Activity: Among the entries below, which lines include the string "yellow"? Show each one.

Information provided:
↓
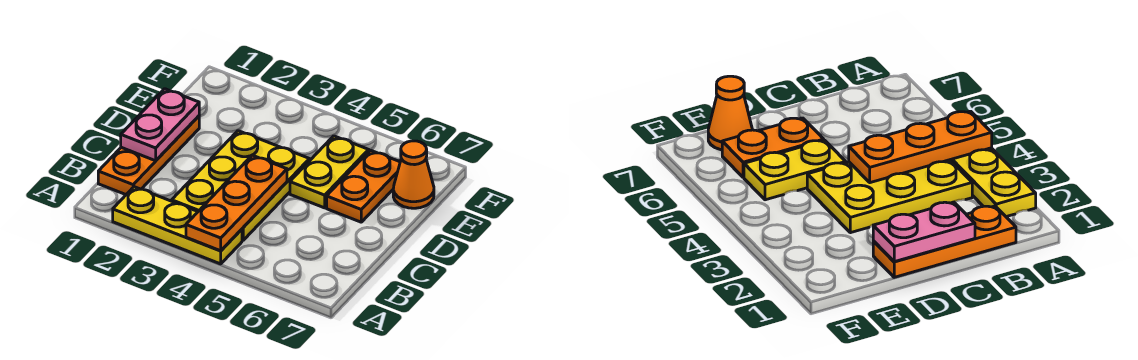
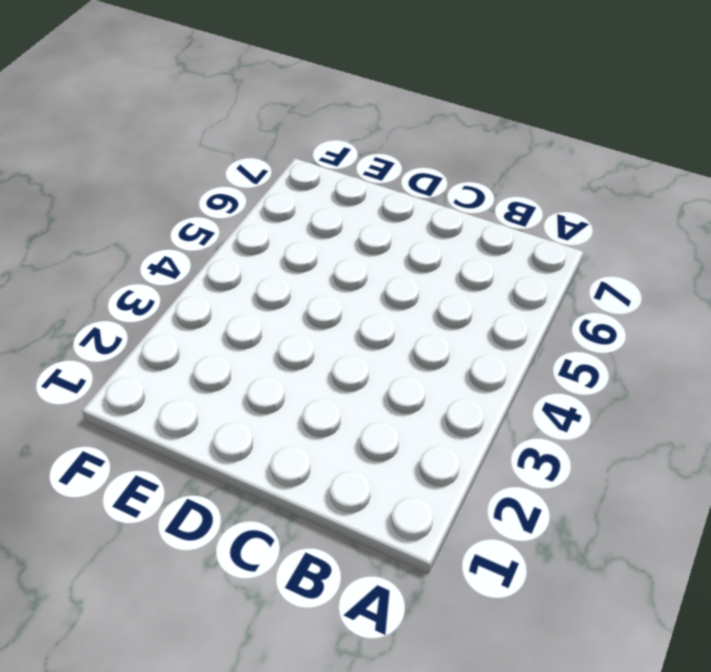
none -> yellow plate A2:A4 level 1
none -> orange plate B1:D1 level 1

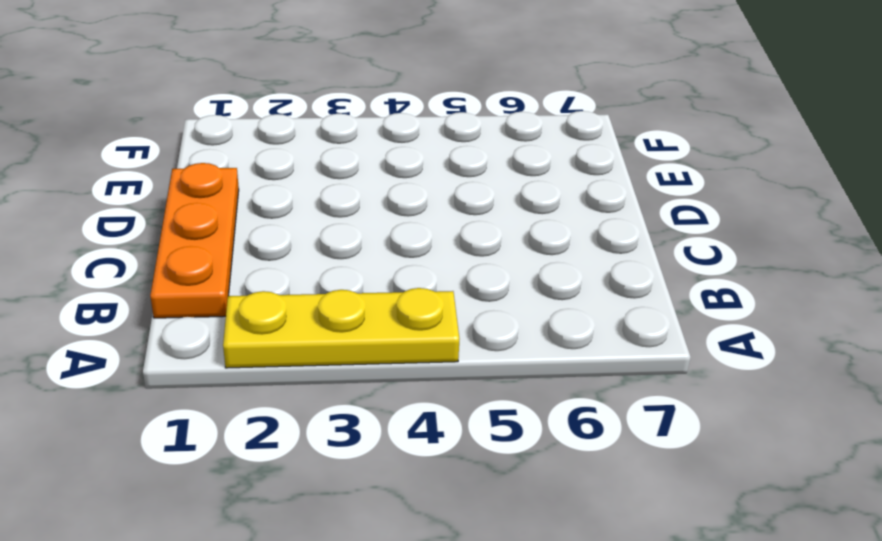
none -> yellow plate B3:D4 level 1
none -> yellow plate D5:E5 level 1

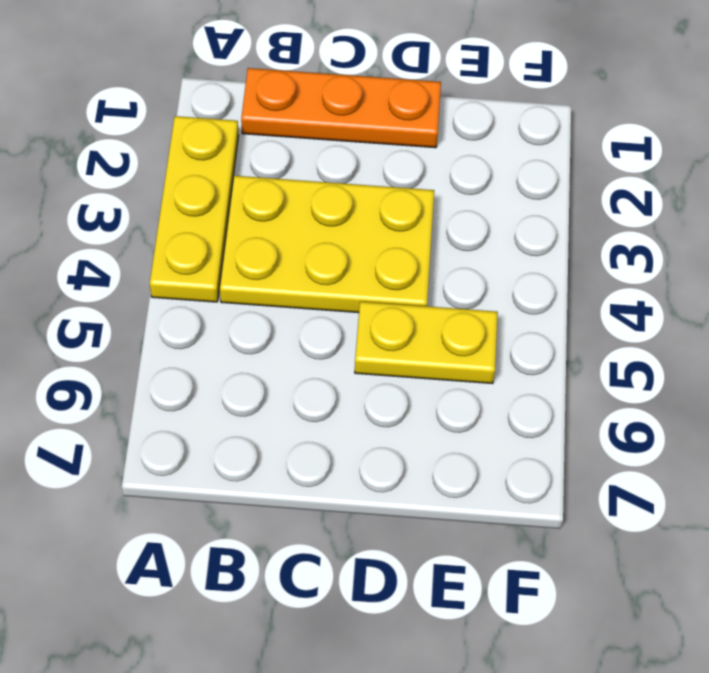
none -> orange plate D6:E6 level 1
none -> orange cone E7 level 1

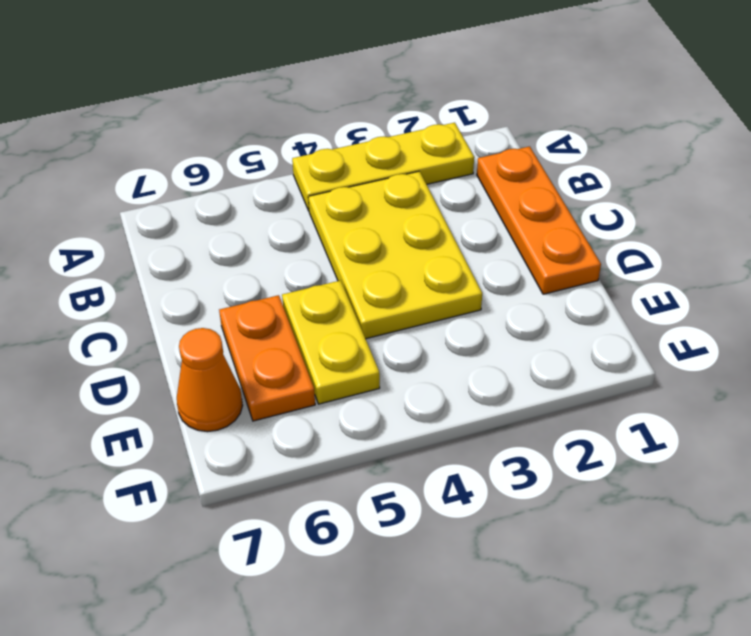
none -> orange plate A4:C4 level 2
none -> pink plate C1:D1 level 2

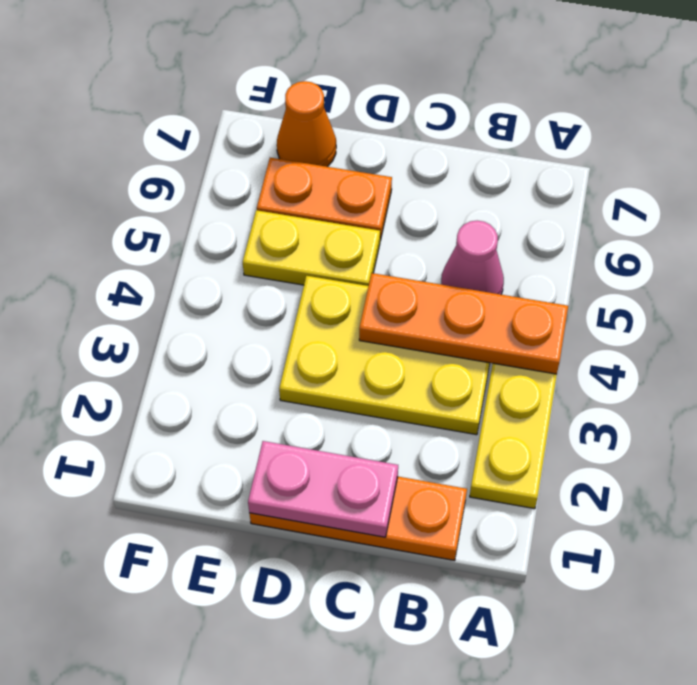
pink cone B5 level 1 -> none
↑
Solution:
none -> yellow plate A2:A4 level 1
none -> yellow plate B3:D4 level 1
none -> yellow plate D5:E5 level 1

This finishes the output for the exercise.